> _What to do_
Return the entries below verbatim. Pictures stay out.

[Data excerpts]
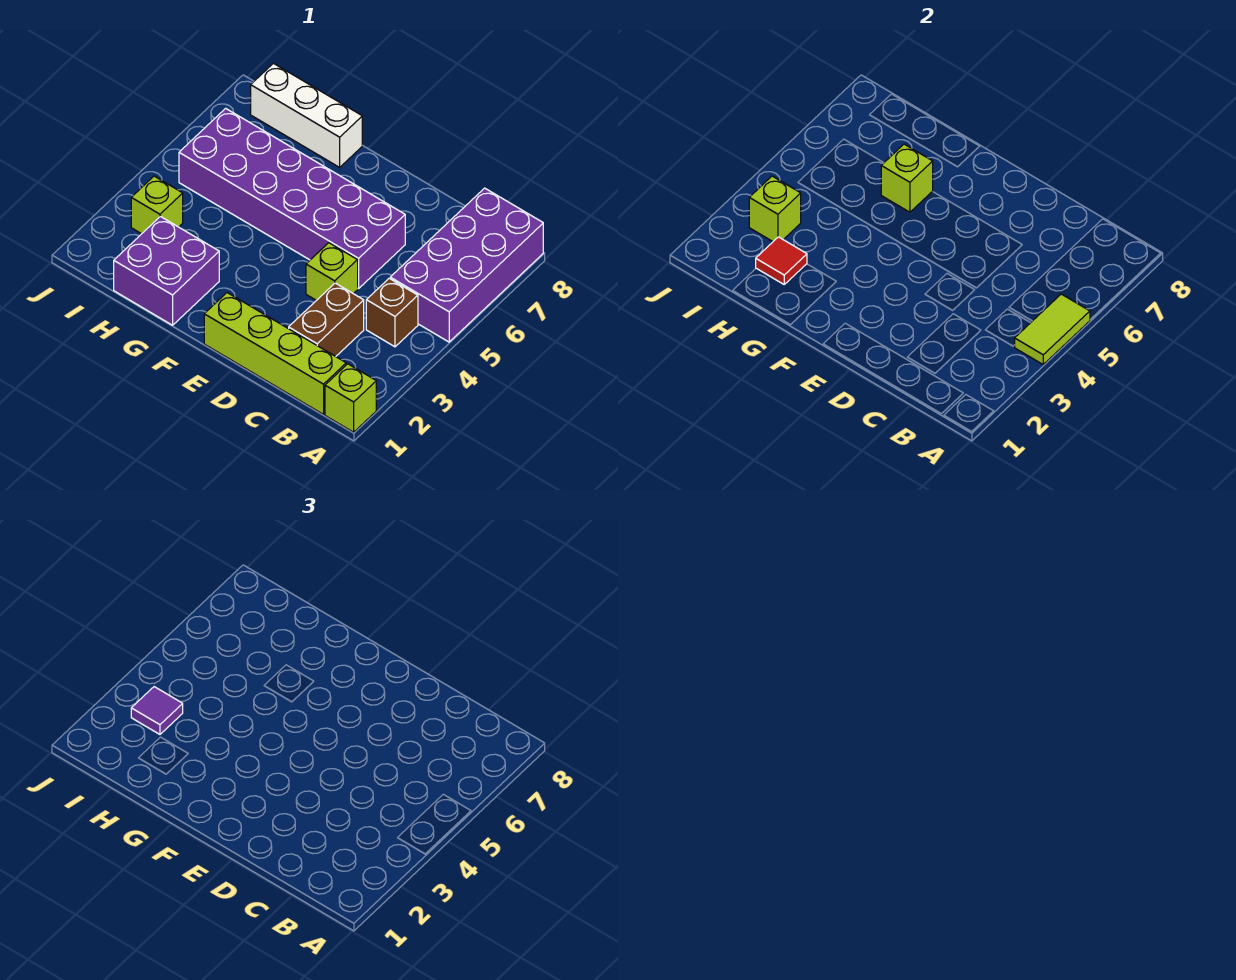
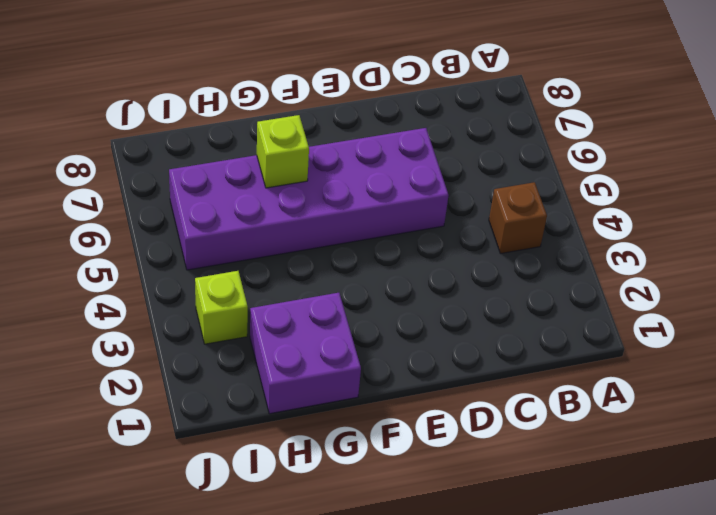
none -> lime brick A1 level 1
none -> purple brick A5:B8 level 1
none -> lime brick B1:E1 level 1

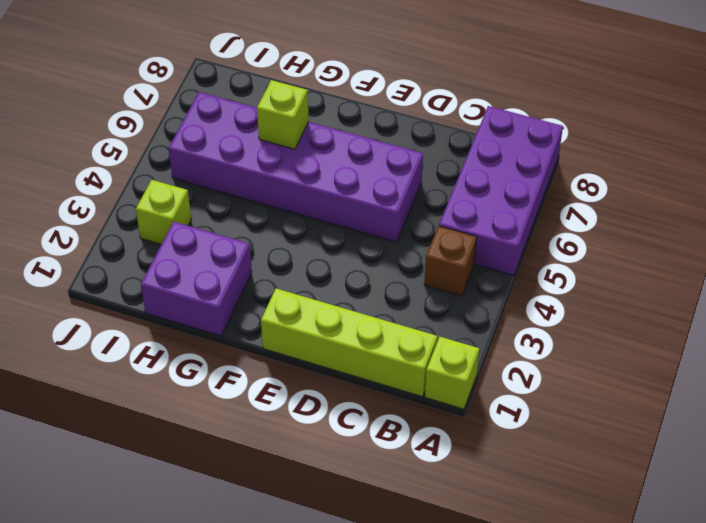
none -> brown brick C2:C3 level 1
none -> lime brick D4 level 1
none -> white brick G8:I8 level 1

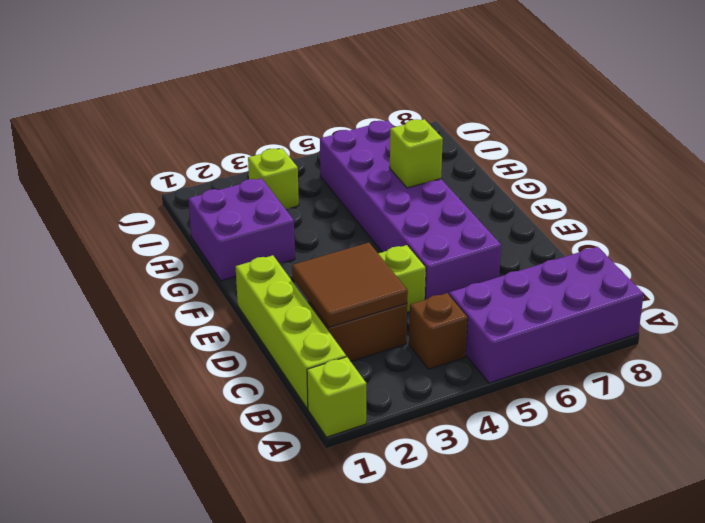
brown tile C2:D3 level 2 -> none
none -> white brick G8:I8 level 1
none -> lime tile A4:A5 level 2
none -> red tile H2 level 2

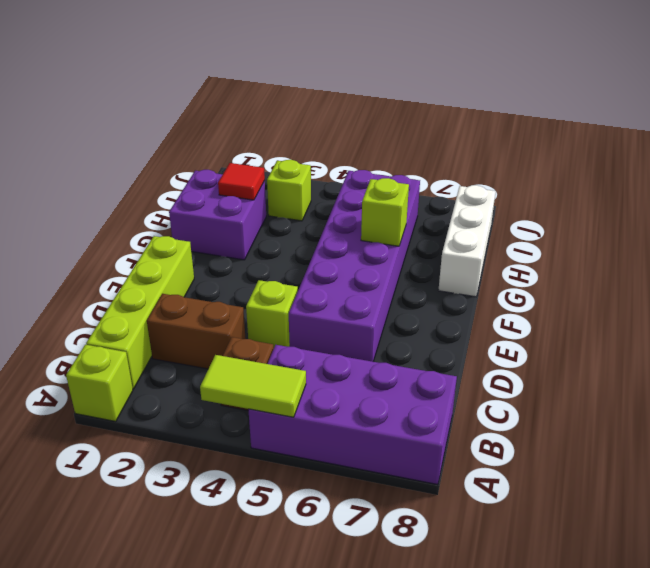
none -> lime brick I3 level 2
none -> purple tile I3 level 3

> _Exercise output_
none -> lime brick A1 level 1
none -> purple brick A5:B8 level 1
none -> lime brick B1:E1 level 1

none -> brown brick C2:C3 level 1
none -> lime brick D4 level 1
none -> white brick G8:I8 level 1

brown tile C2:D3 level 2 -> none
none -> white brick G8:I8 level 1
none -> lime tile A4:A5 level 2
none -> red tile H2 level 2

none -> lime brick I3 level 2
none -> purple tile I3 level 3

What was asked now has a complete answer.